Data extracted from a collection
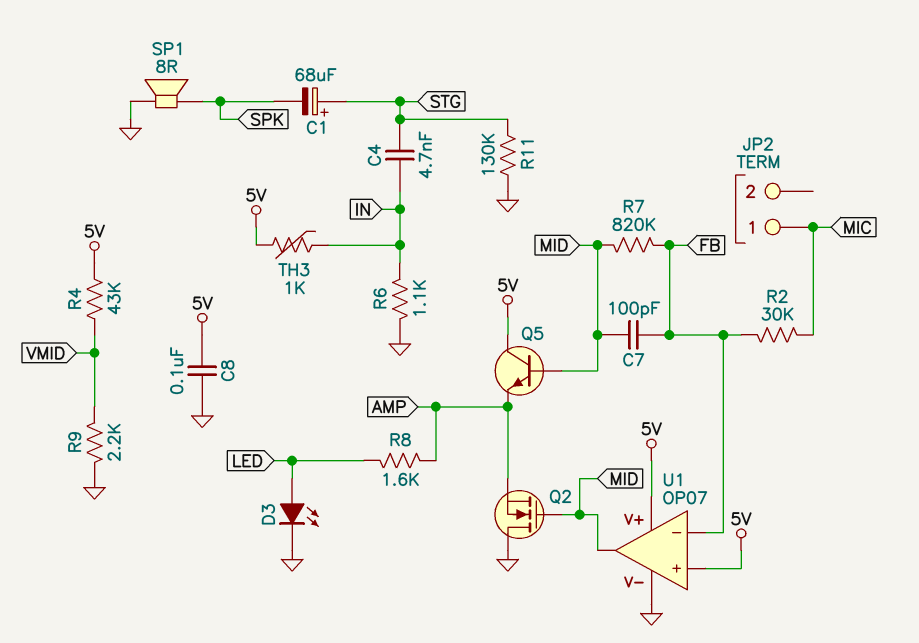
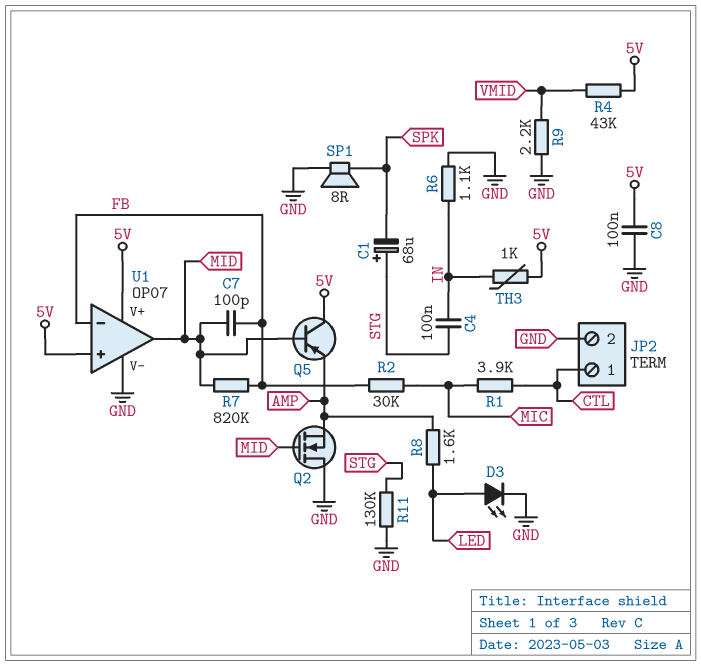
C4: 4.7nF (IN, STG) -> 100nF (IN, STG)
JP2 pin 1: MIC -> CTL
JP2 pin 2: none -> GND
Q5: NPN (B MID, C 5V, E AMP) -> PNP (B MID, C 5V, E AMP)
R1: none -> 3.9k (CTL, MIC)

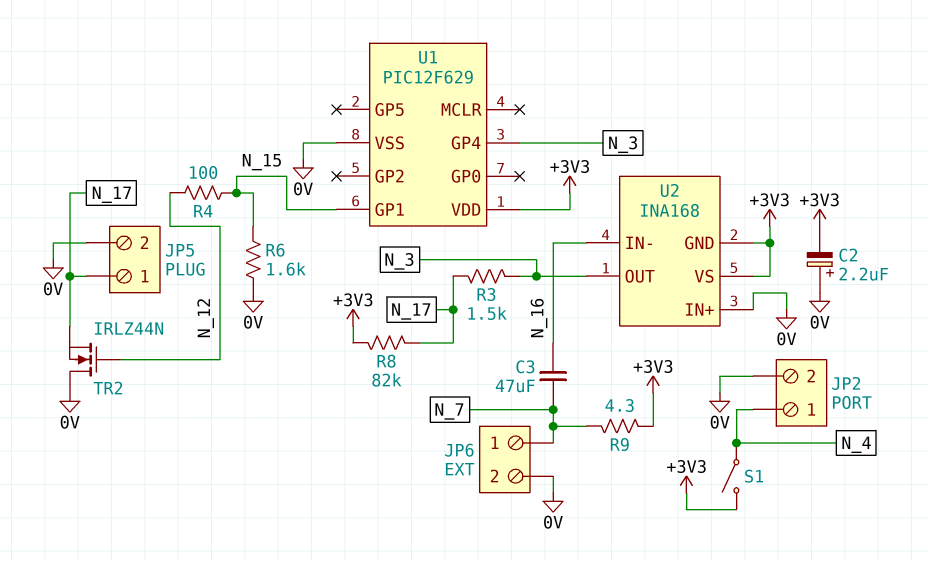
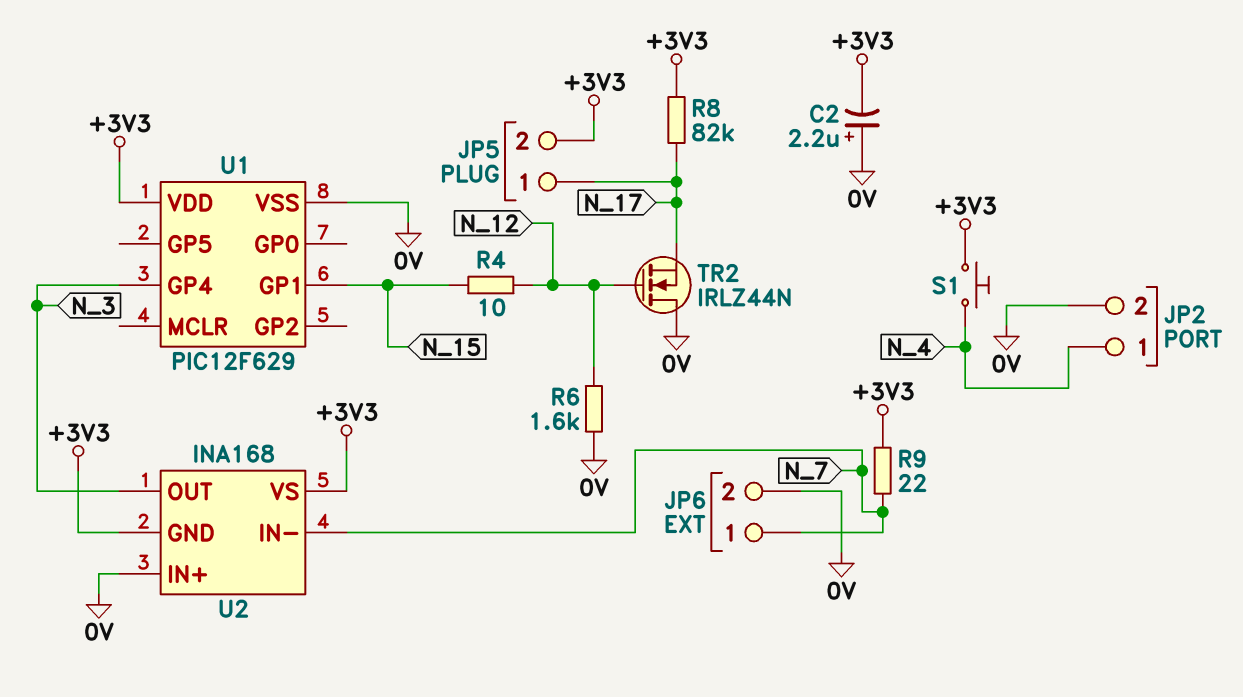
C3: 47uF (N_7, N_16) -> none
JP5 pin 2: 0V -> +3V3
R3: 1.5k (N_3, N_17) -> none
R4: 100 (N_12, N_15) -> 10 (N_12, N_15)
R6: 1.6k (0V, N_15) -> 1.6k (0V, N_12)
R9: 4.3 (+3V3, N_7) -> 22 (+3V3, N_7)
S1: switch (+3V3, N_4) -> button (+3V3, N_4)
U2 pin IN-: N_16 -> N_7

Your instructions:
When you copy the data, keep every line exact and drop the pictures.

Expected answer:
C4: 4.7nF (IN, STG) -> 100nF (IN, STG)
JP2 pin 1: MIC -> CTL
JP2 pin 2: none -> GND
Q5: NPN (B MID, C 5V, E AMP) -> PNP (B MID, C 5V, E AMP)
R1: none -> 3.9k (CTL, MIC)

C3: 47uF (N_7, N_16) -> none
JP5 pin 2: 0V -> +3V3
R3: 1.5k (N_3, N_17) -> none
R4: 100 (N_12, N_15) -> 10 (N_12, N_15)
R6: 1.6k (0V, N_15) -> 1.6k (0V, N_12)
R9: 4.3 (+3V3, N_7) -> 22 (+3V3, N_7)
S1: switch (+3V3, N_4) -> button (+3V3, N_4)
U2 pin IN-: N_16 -> N_7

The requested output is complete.